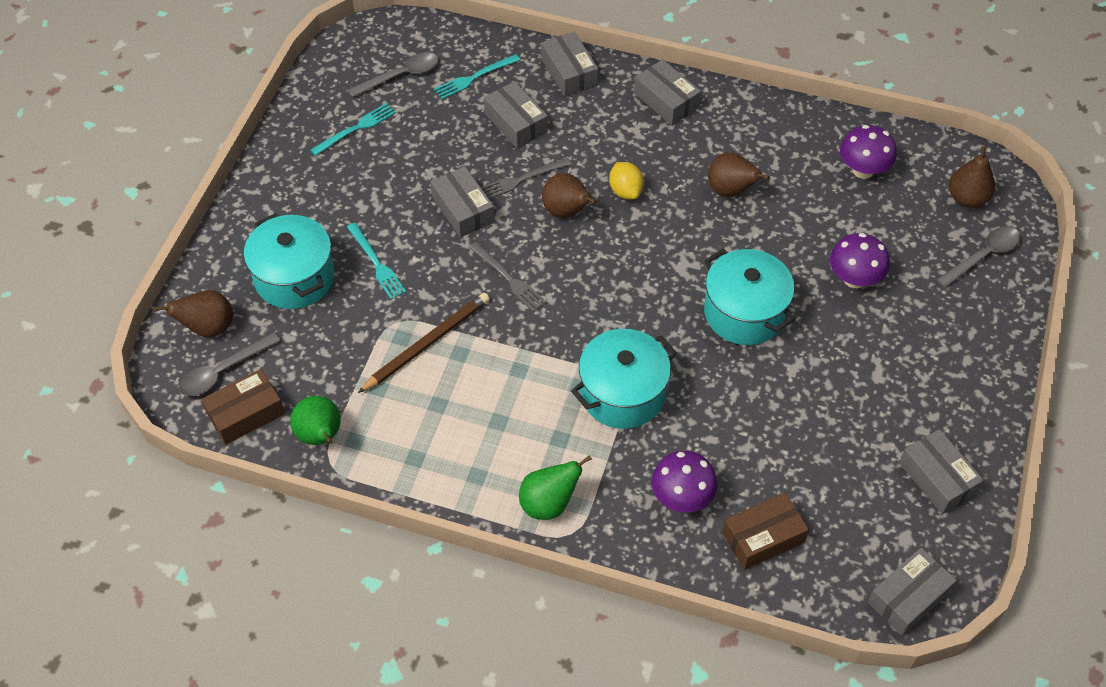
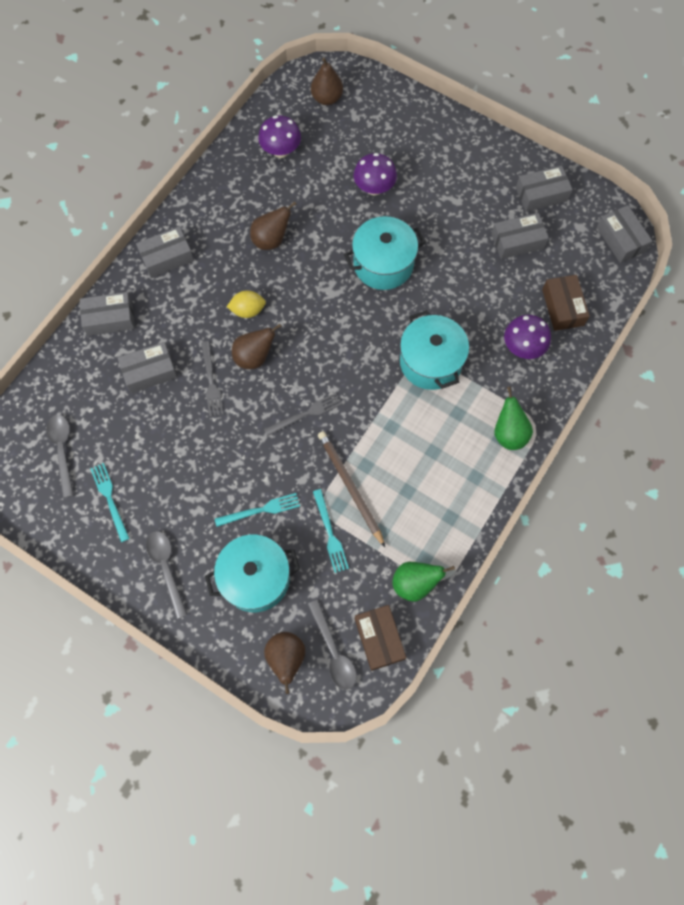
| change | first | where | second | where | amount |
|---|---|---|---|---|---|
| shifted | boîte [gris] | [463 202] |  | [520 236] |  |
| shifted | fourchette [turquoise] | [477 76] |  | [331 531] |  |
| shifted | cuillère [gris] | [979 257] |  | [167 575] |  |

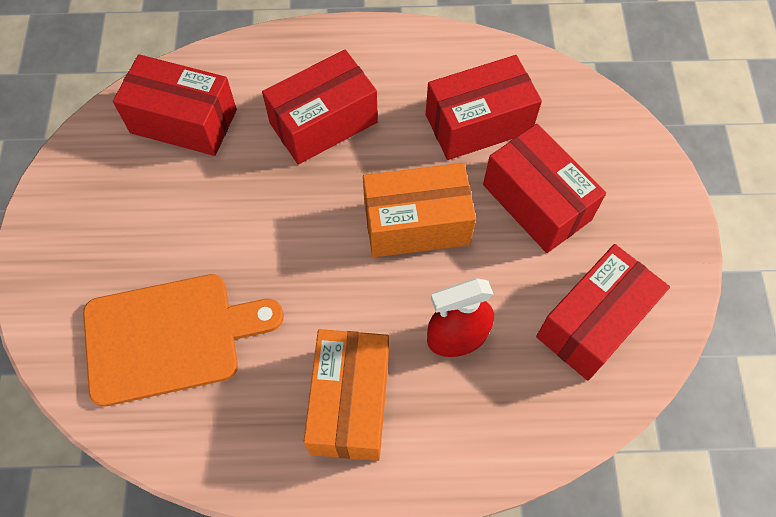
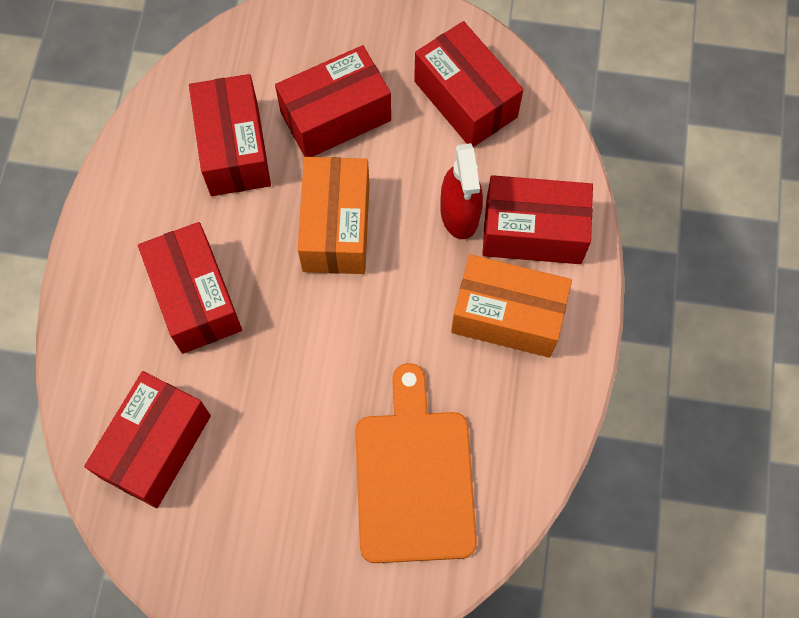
| change | first | where | second | where | amount |
|---|---|---|---|---|---|
| new |  |  | boîte [rouge] | [537 219] |  |

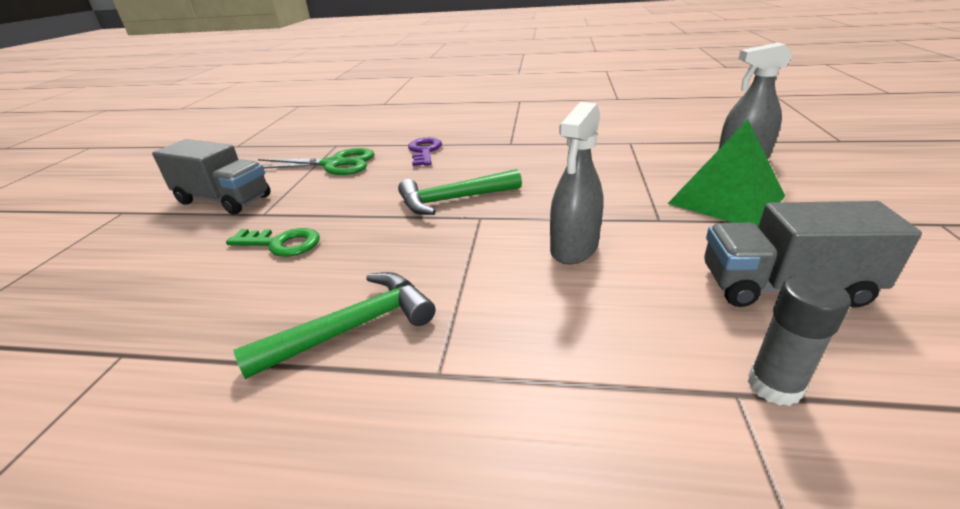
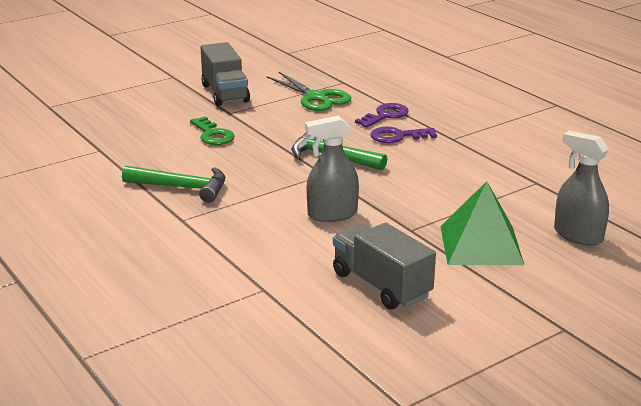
| change | first | where | second | where | amount |
|---|---|---|---|---|---|
| gone | bâton de colle [gris] | [799 340] |  |  |  |
| new |  |  | clé [violet] | [404 135] |  |

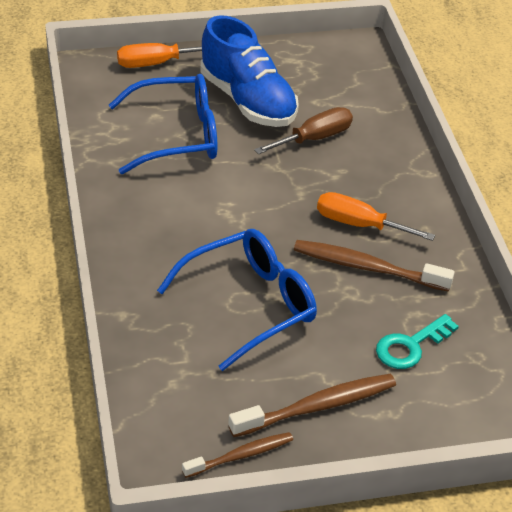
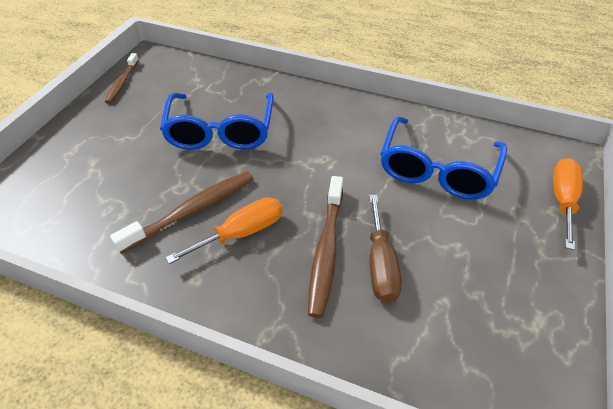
| change | first | where | second | where | amount |
|---|---|---|---|---|---|
| gone | chaussure [bleu] | [249 71] |  |  |  |
| gone | clé [turquoise] | [417 341] |  |  |  |
| shifted | brosse à dents [marron] | [312 405] |  | [325 247] |  |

════════

**What you are asked to do**
Counting only lines above that contain the string "boîte", report how many there are and write nothing further.

**Reply to the exercise**
2